■ **Record excerpts**
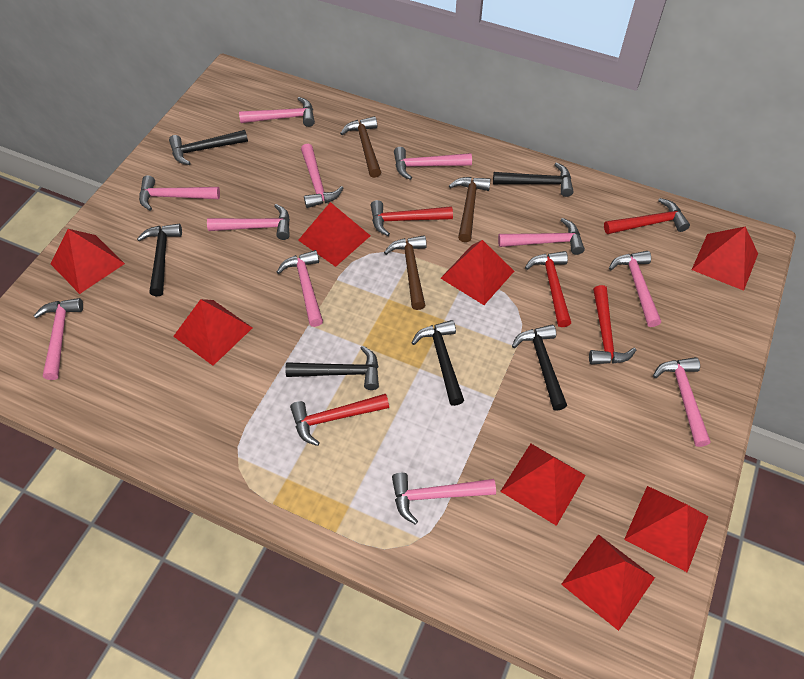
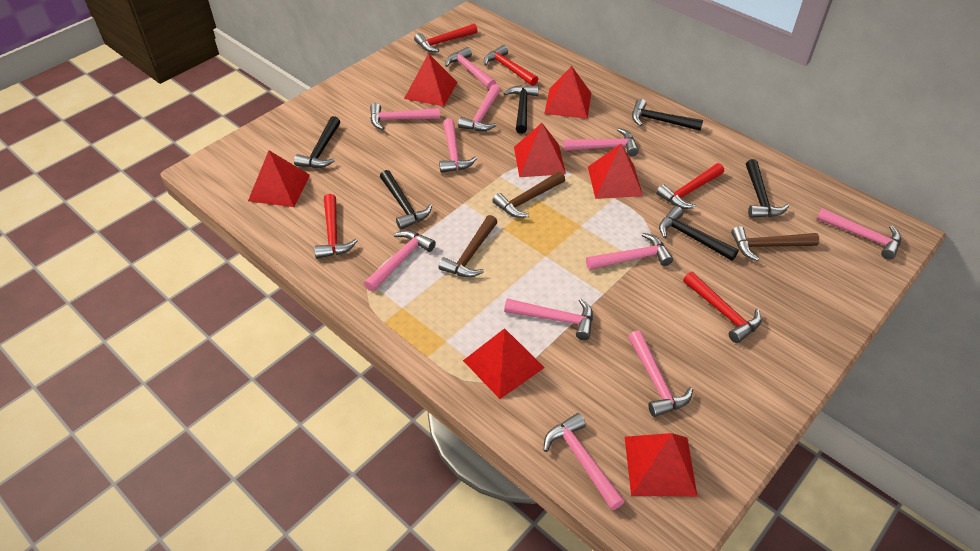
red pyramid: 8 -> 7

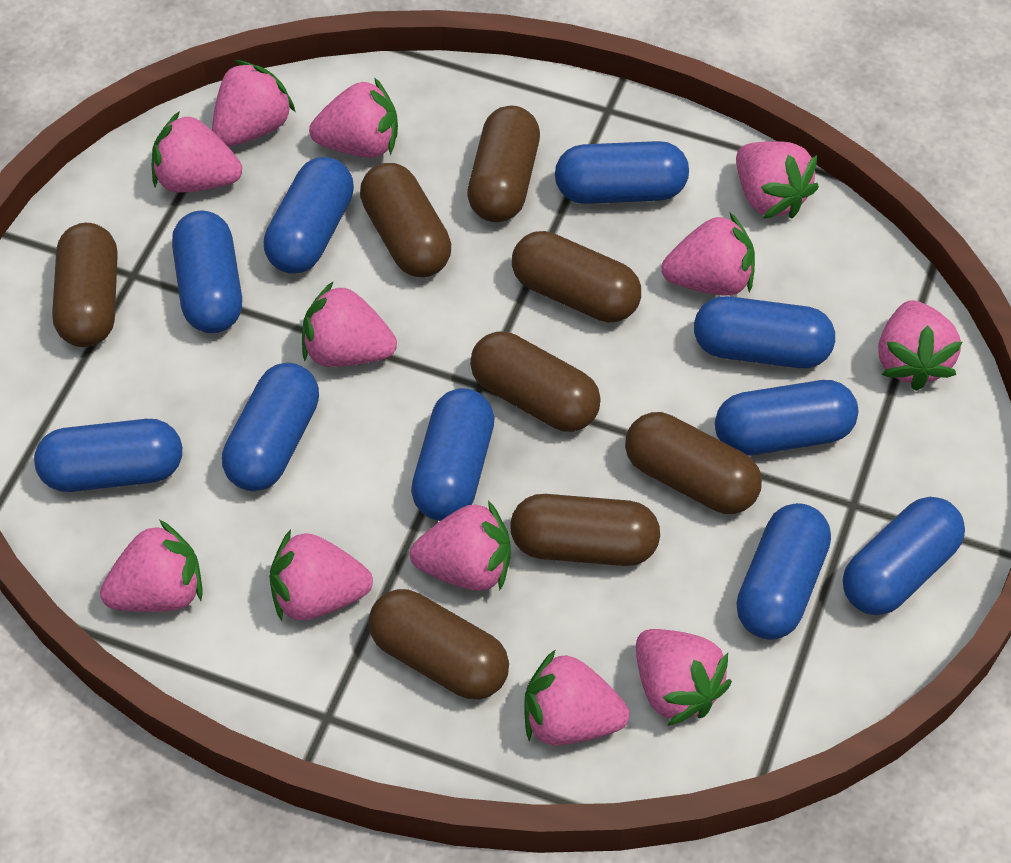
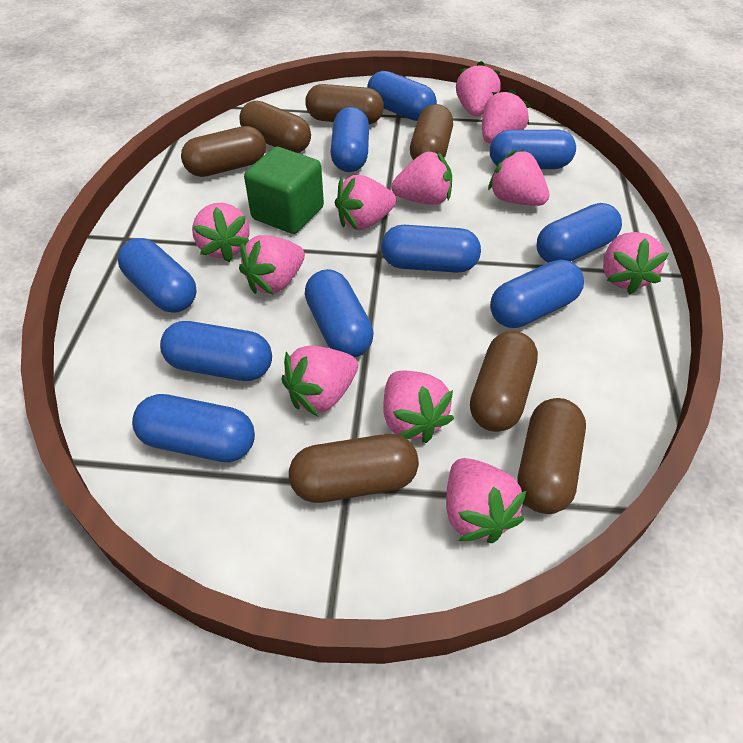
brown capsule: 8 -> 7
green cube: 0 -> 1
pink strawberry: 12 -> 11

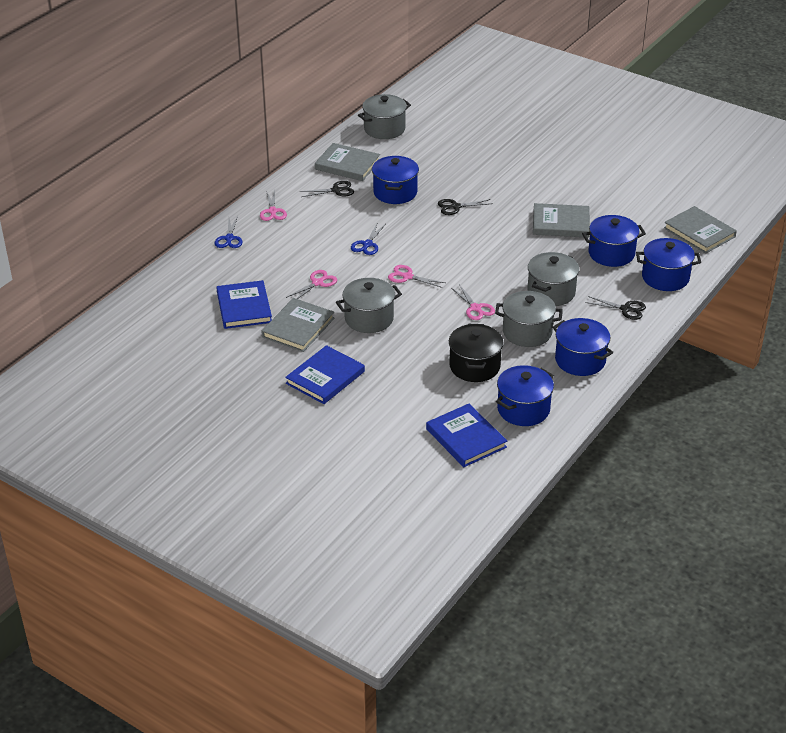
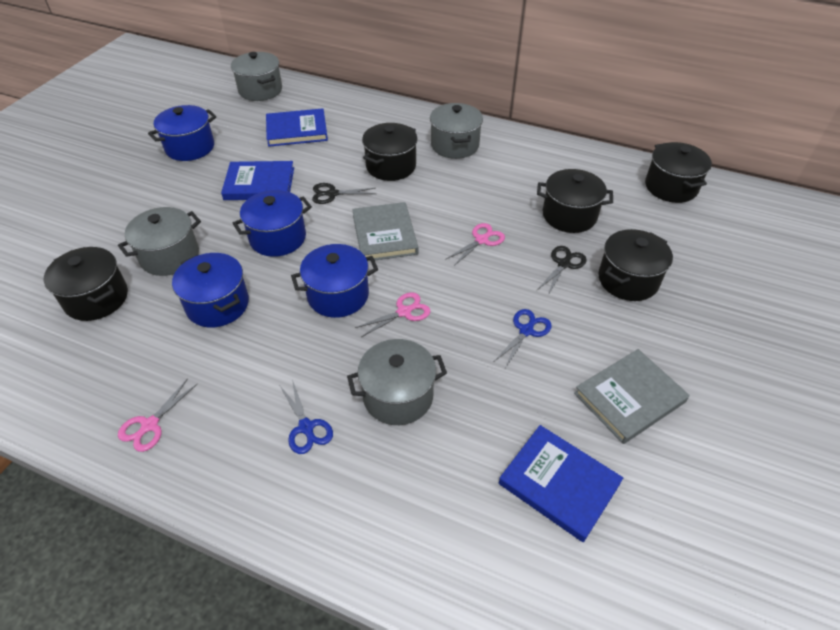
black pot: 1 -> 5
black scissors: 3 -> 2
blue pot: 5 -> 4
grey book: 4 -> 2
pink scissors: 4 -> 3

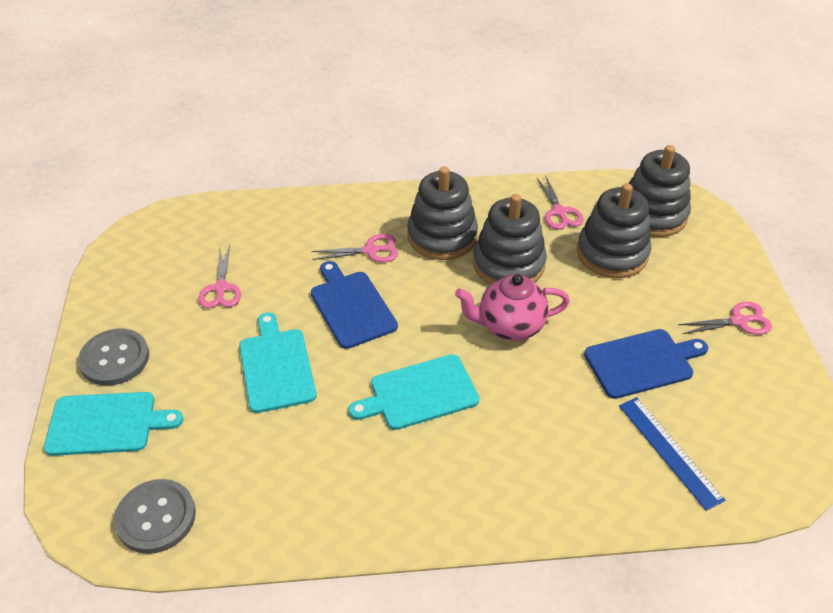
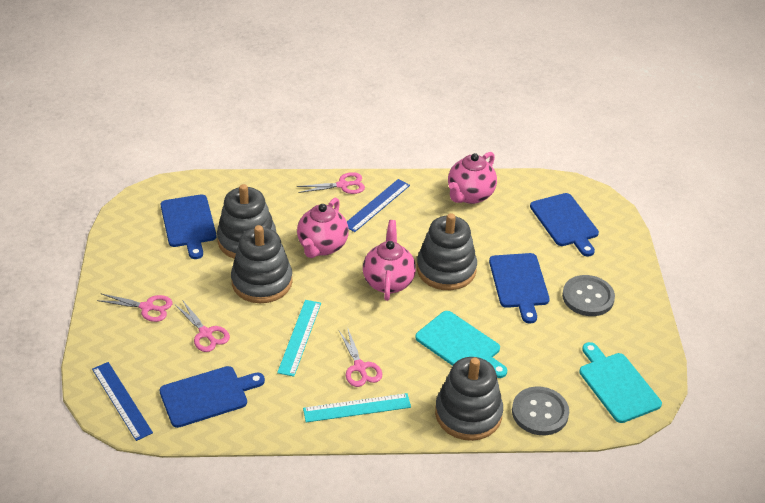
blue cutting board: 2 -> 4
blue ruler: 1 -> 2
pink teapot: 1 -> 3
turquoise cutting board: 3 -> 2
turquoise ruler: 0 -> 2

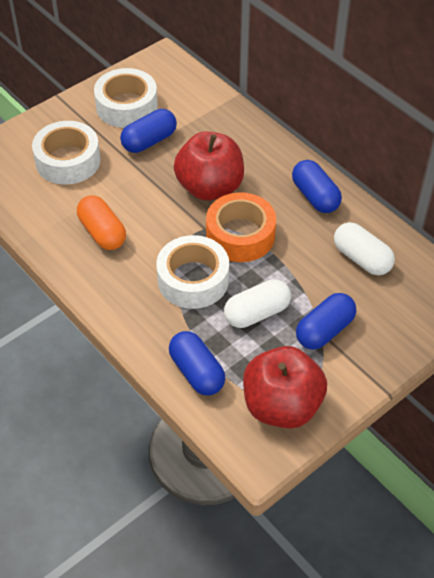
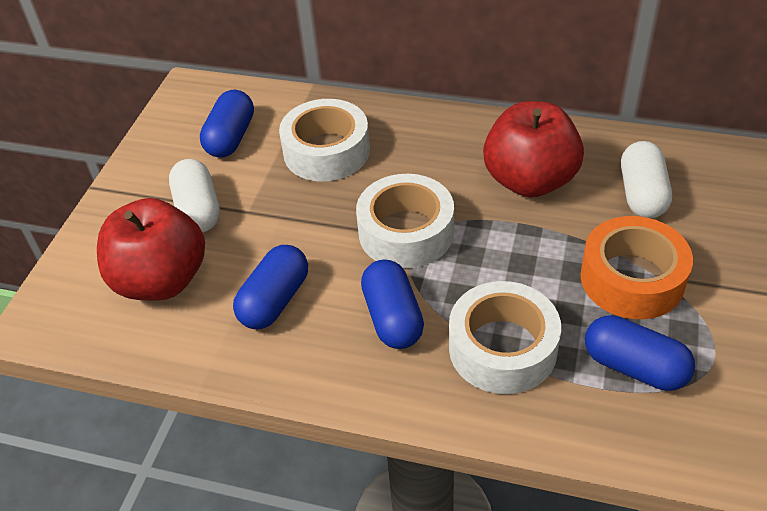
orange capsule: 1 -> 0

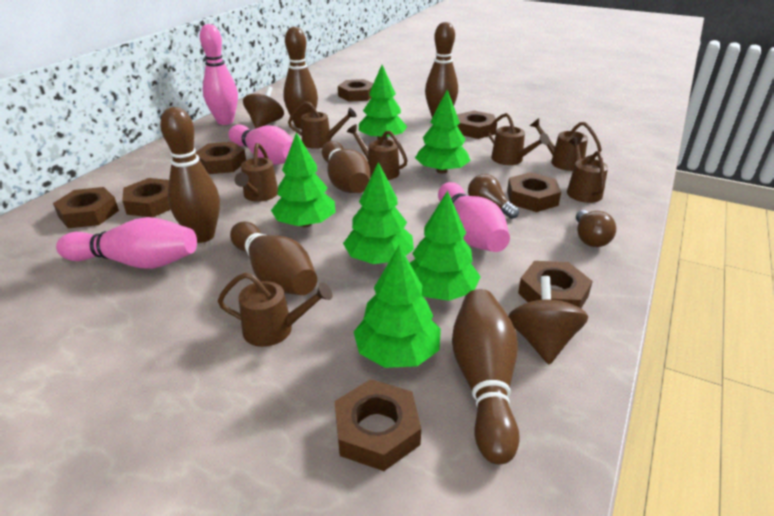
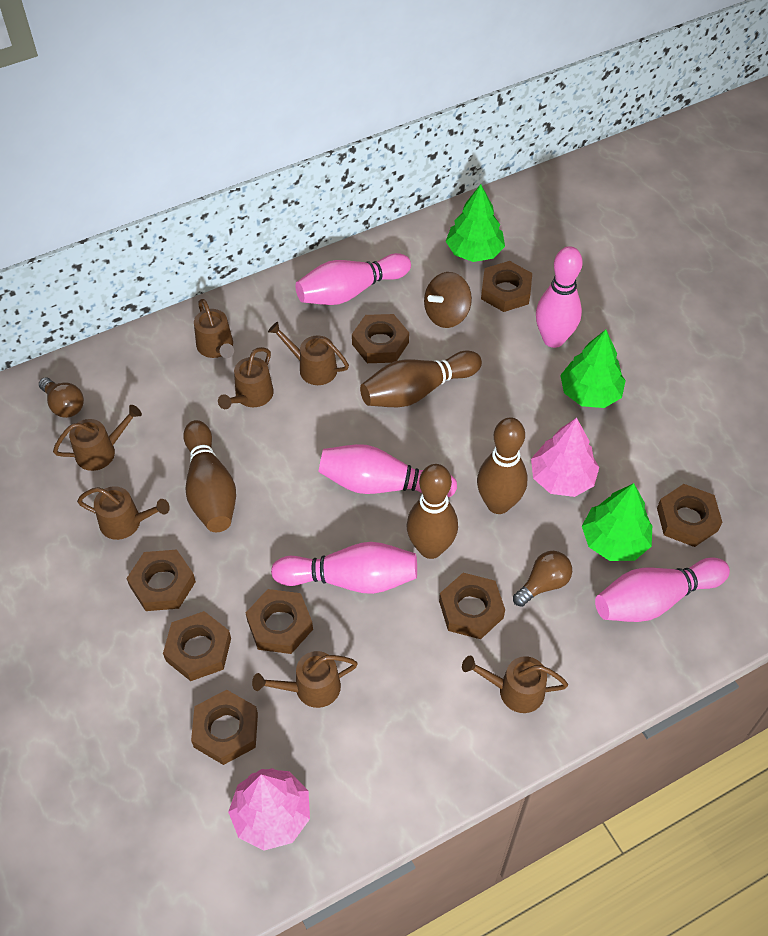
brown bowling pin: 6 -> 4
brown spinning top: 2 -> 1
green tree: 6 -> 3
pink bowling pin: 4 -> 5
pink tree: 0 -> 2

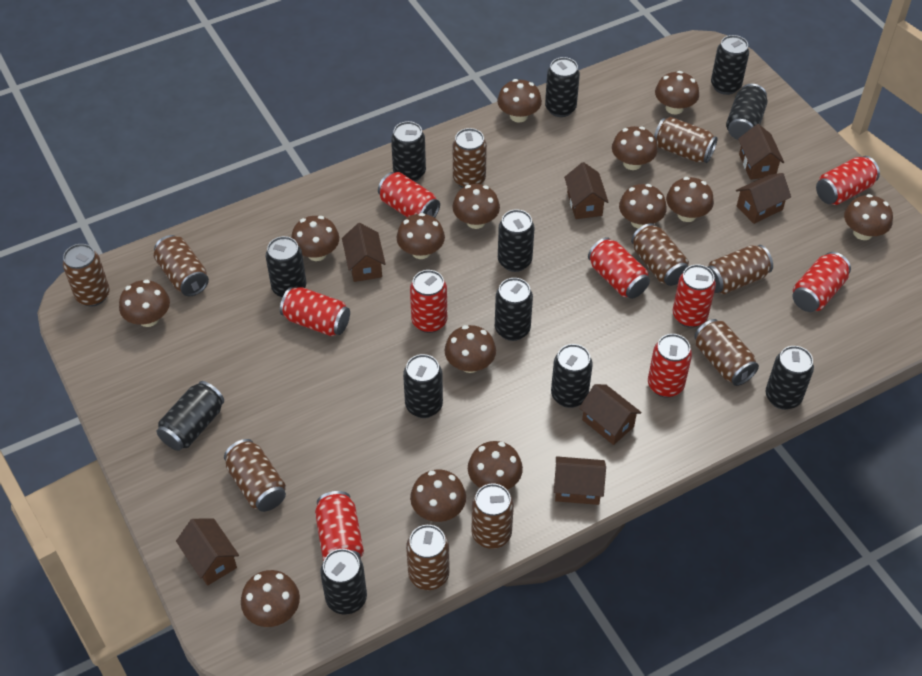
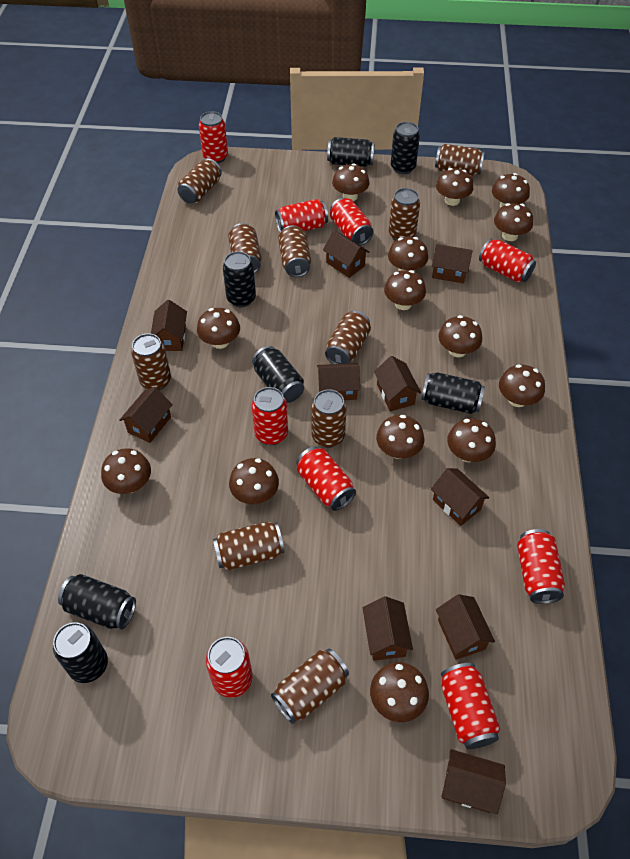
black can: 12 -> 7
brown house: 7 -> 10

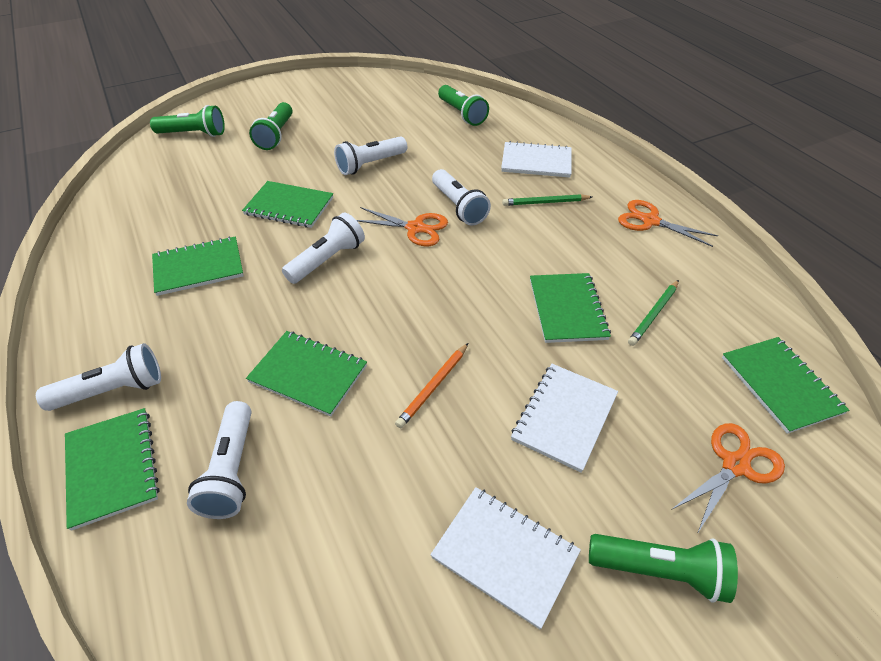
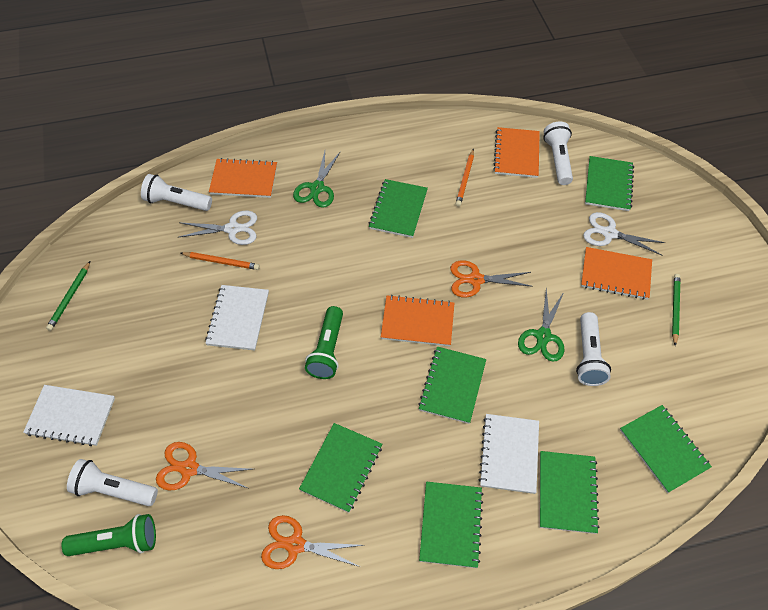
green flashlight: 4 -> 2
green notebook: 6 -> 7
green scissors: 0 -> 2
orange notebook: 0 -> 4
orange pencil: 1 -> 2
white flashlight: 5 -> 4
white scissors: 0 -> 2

■ **Task directions**
Take every line from the records above that has the word "pink" and copy it.

■ **Answer to the problem**
pink strawberry: 12 -> 11
pink scissors: 4 -> 3
pink teapot: 1 -> 3
pink bowling pin: 4 -> 5
pink tree: 0 -> 2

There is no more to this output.